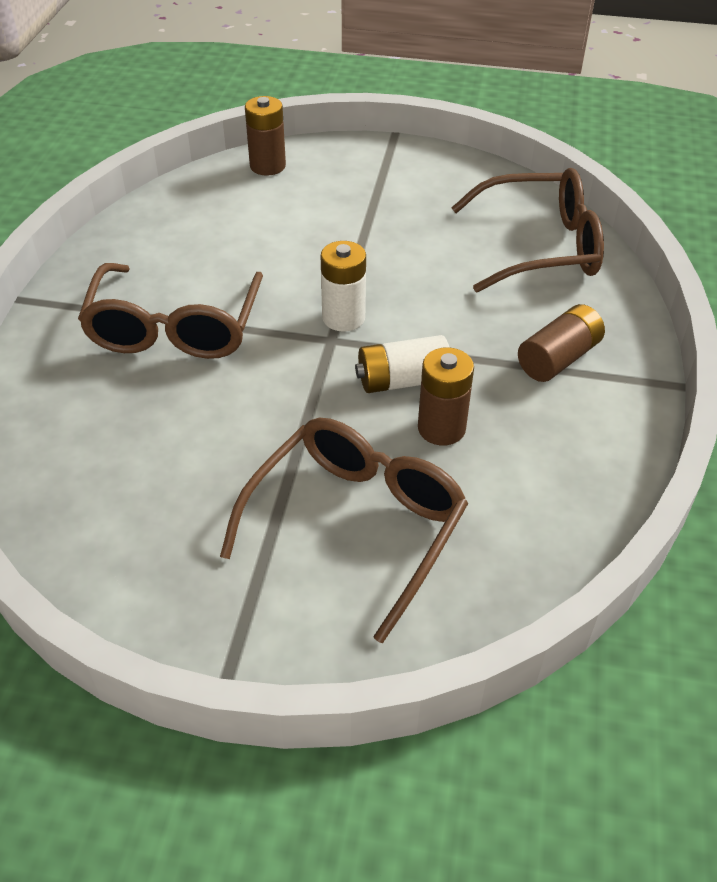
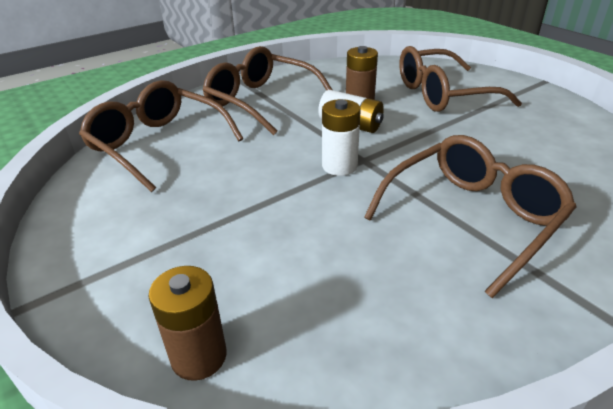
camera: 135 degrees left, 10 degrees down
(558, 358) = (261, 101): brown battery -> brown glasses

--

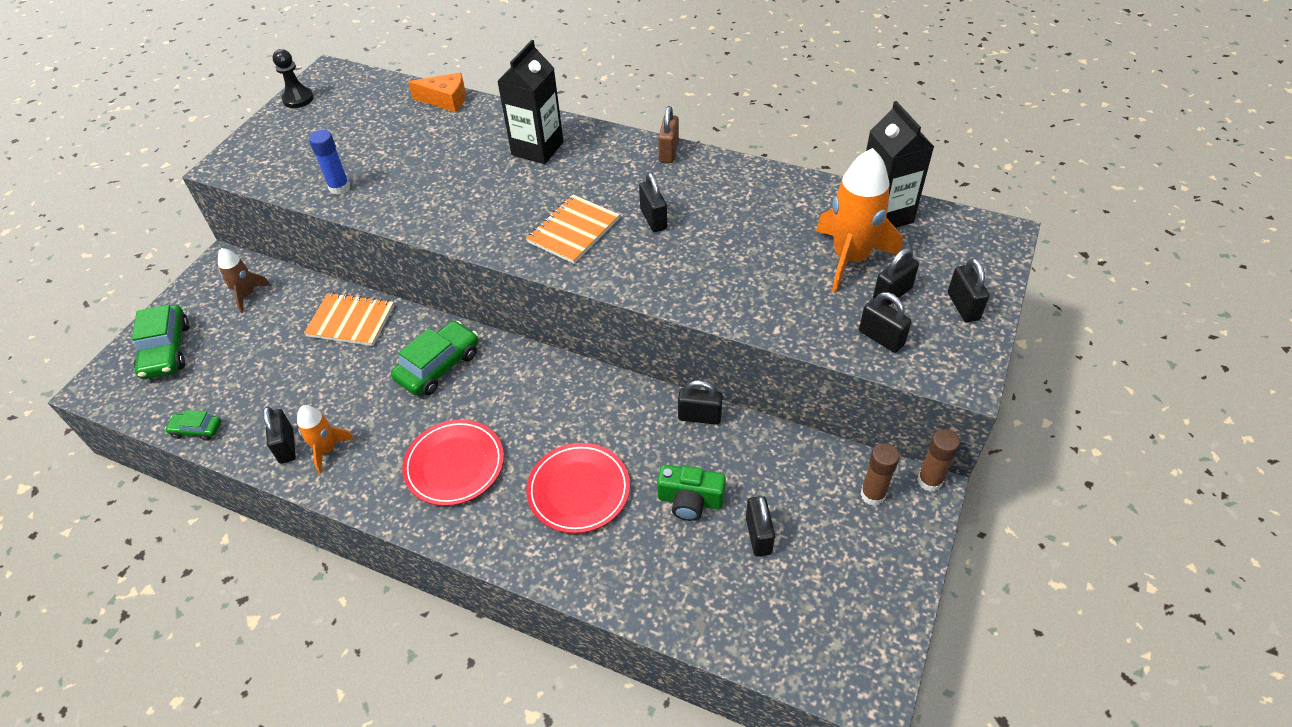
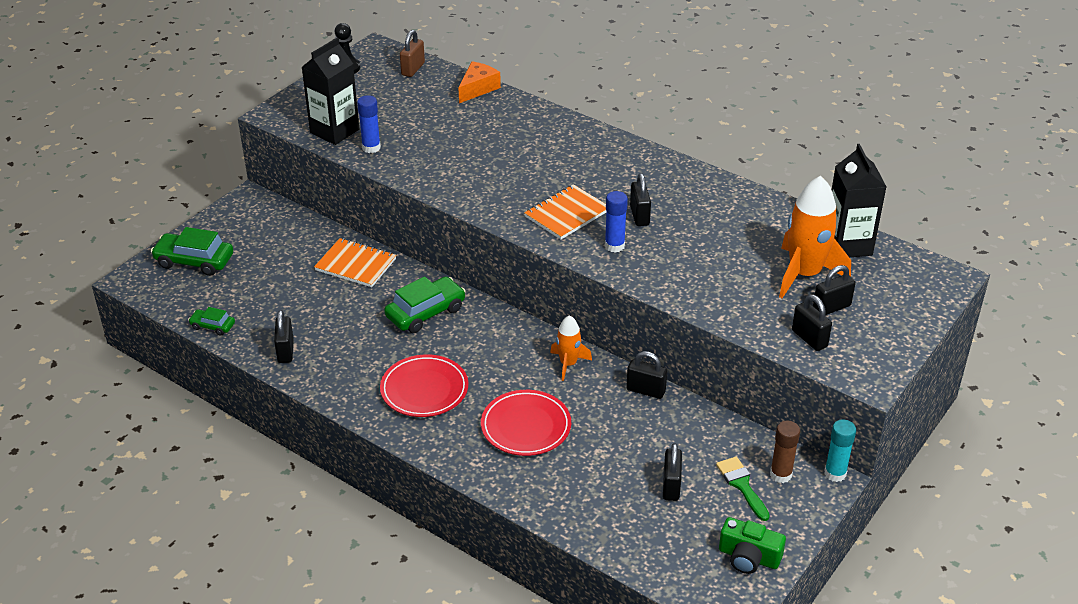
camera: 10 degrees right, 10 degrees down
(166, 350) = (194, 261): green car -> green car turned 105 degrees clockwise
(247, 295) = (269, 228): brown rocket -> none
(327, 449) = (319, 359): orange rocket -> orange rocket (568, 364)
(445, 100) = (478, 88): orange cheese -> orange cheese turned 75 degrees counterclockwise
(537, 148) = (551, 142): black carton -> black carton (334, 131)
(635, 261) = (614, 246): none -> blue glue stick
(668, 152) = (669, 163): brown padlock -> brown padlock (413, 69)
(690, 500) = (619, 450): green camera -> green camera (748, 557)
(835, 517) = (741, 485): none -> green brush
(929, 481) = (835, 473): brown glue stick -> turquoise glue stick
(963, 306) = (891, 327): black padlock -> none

• Task instructions: Take the listing above and repeat exactly the lines from the one containing "(690, 500) = (619, 450): green" through the one containing "(963, 306) = (891, 327): black", both included.

• Your response:
(690, 500) = (619, 450): green camera -> green camera (748, 557)
(835, 517) = (741, 485): none -> green brush
(929, 481) = (835, 473): brown glue stick -> turquoise glue stick
(963, 306) = (891, 327): black padlock -> none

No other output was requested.